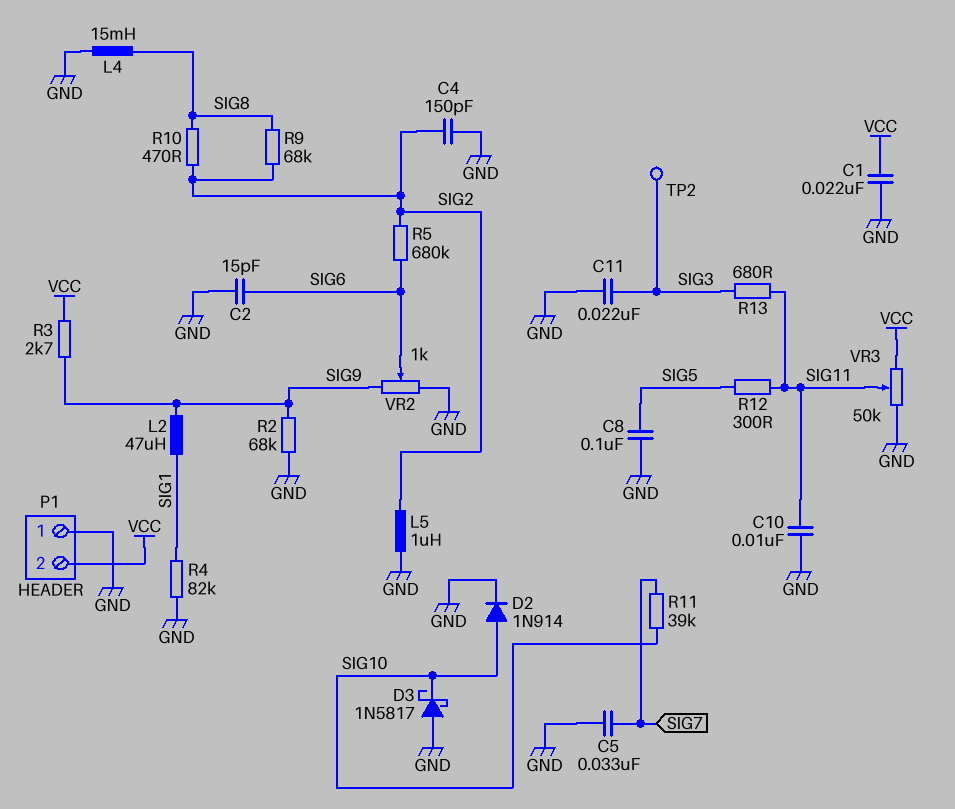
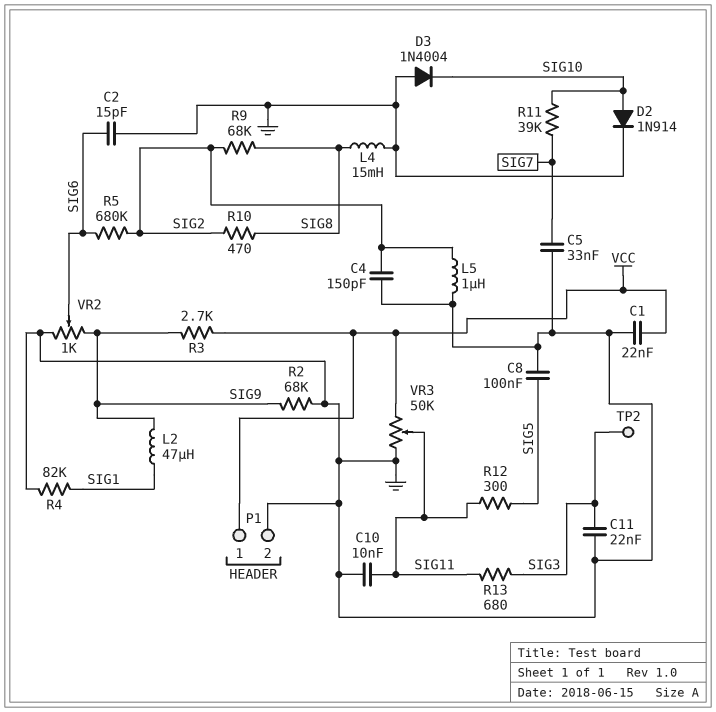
D3: schottky 1N5817 (A GND, K SIG10) -> diode 1N4004 (A GND, K SIG10)
P1 pin 1: GND -> VCC
P1 pin 2: VCC -> GND

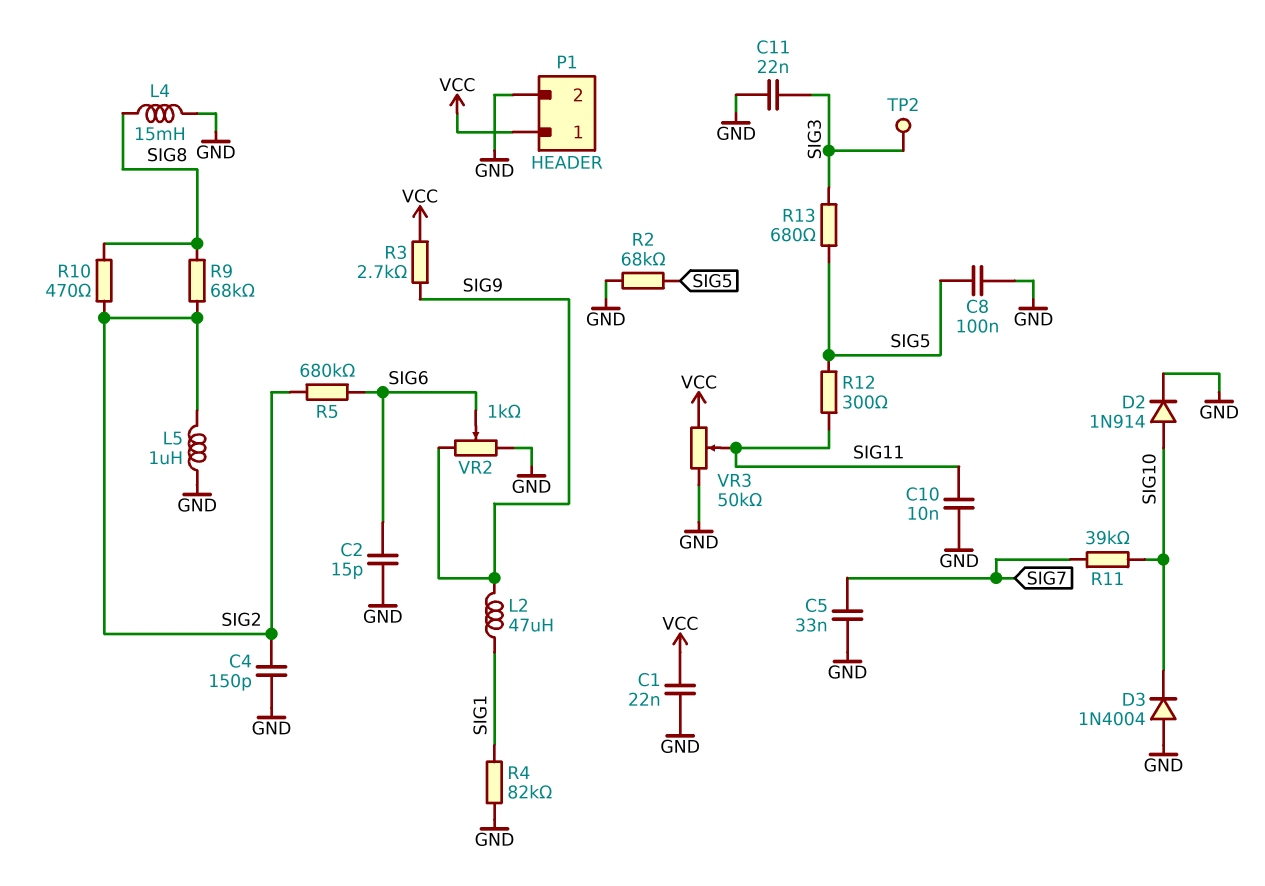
R2: 68k (GND, SIG9) -> 68k (GND, SIG5)
R13: 680 (SIG3, SIG11) -> 680 (SIG3, SIG5)

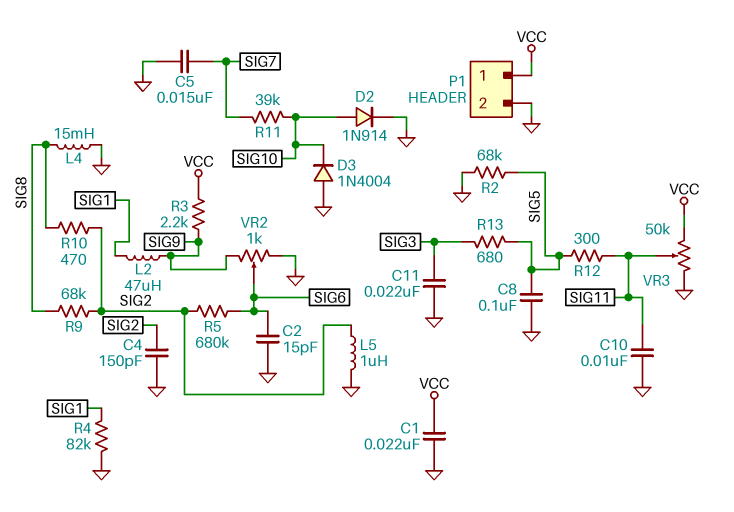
C5: 33nF (GND, SIG7) -> 15nF (GND, SIG7)
R3: 2.7k (SIG9, VCC) -> 2.2k (SIG9, VCC)
TP2: test point (SIG3) -> none

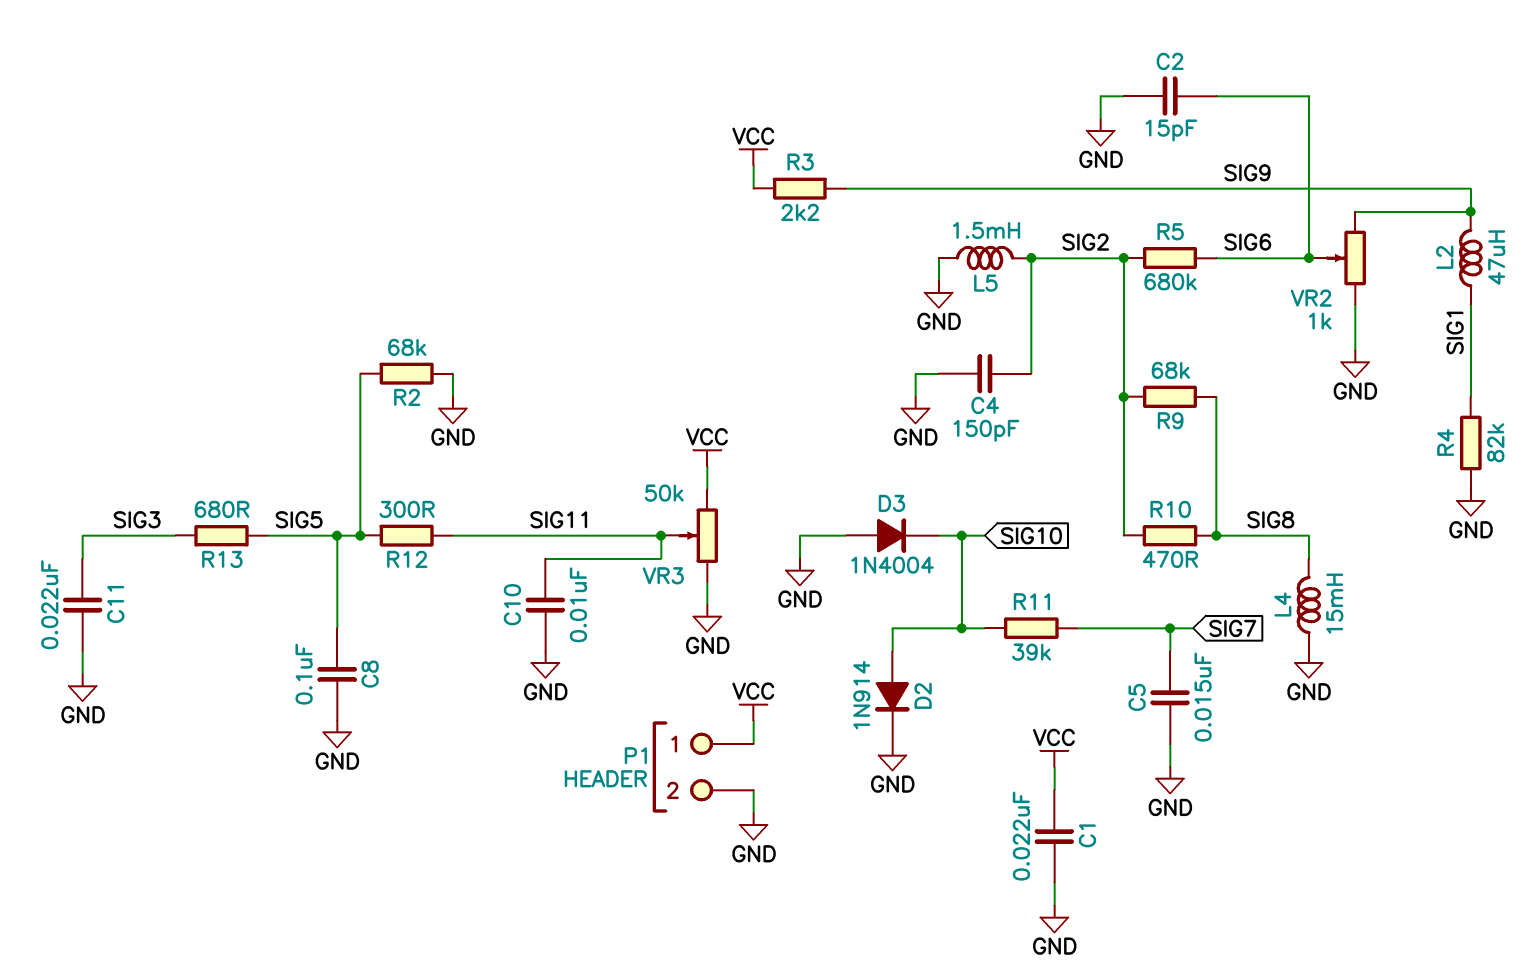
L5: 1uH (GND, SIG2) -> 1.5mH (GND, SIG2)

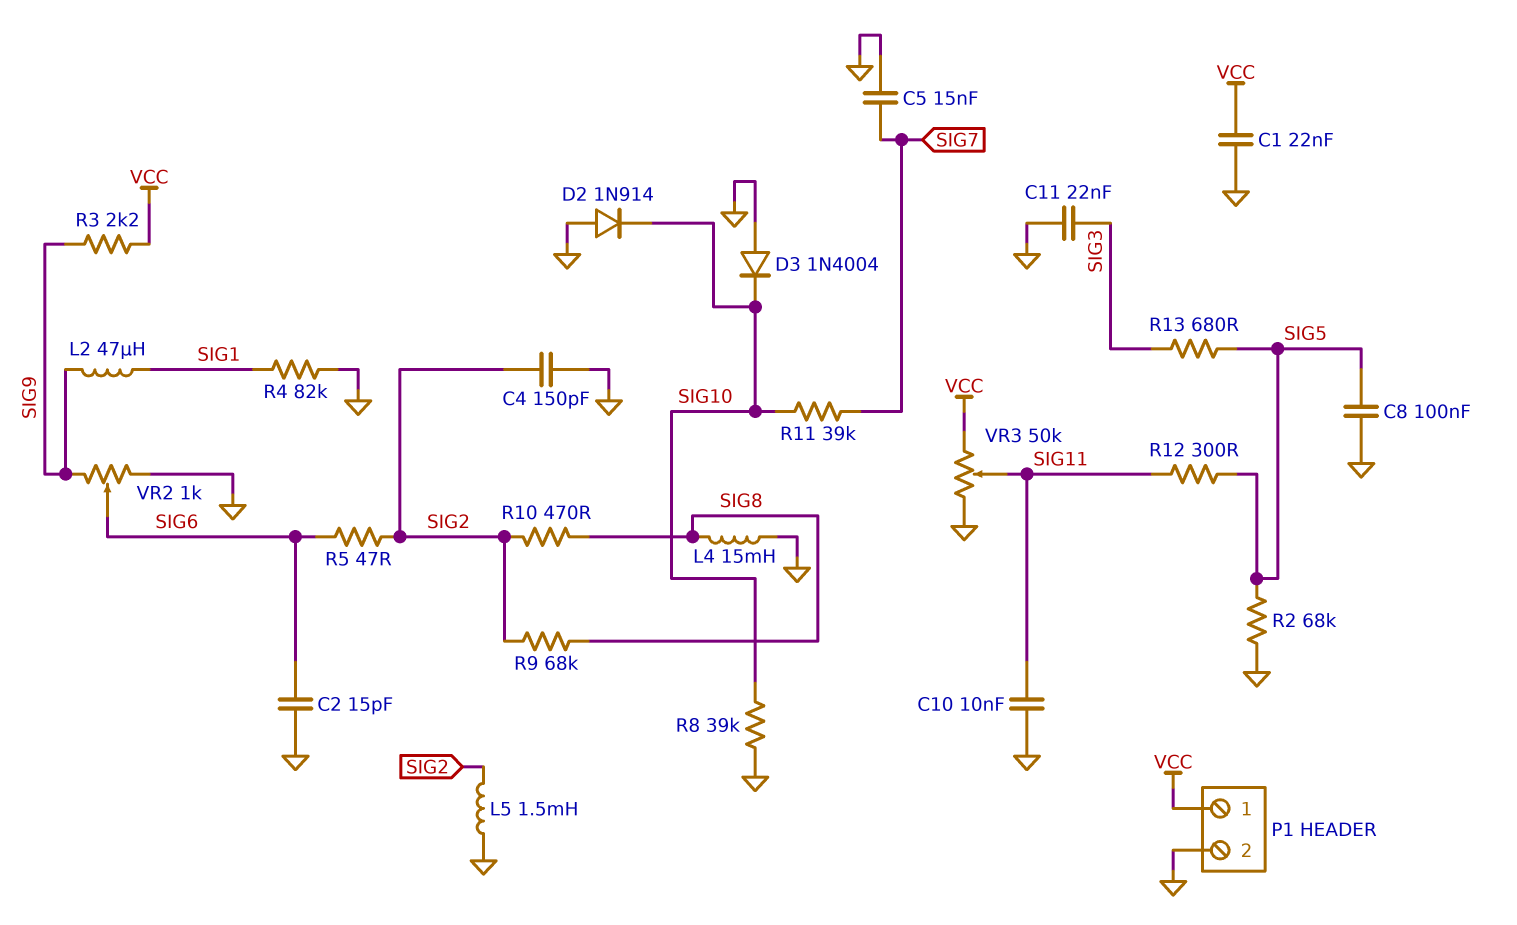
D2: diode 1N914 (A SIG10, K GND) -> diode 1N914 (A GND, K SIG10)
R5: 680k (SIG2, SIG6) -> 47 (SIG2, SIG6)
R8: none -> 39k (GND, SIG10)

→ **Directions**
What is needed is the exact run of lines from the start of the data through the line with "C5: 33nF (GND, SIG7) -> 15nF (GND, SIG7)", both ends included, minus the pictures.

→ **Result for this task**
D3: schottky 1N5817 (A GND, K SIG10) -> diode 1N4004 (A GND, K SIG10)
P1 pin 1: GND -> VCC
P1 pin 2: VCC -> GND

R2: 68k (GND, SIG9) -> 68k (GND, SIG5)
R13: 680 (SIG3, SIG11) -> 680 (SIG3, SIG5)

C5: 33nF (GND, SIG7) -> 15nF (GND, SIG7)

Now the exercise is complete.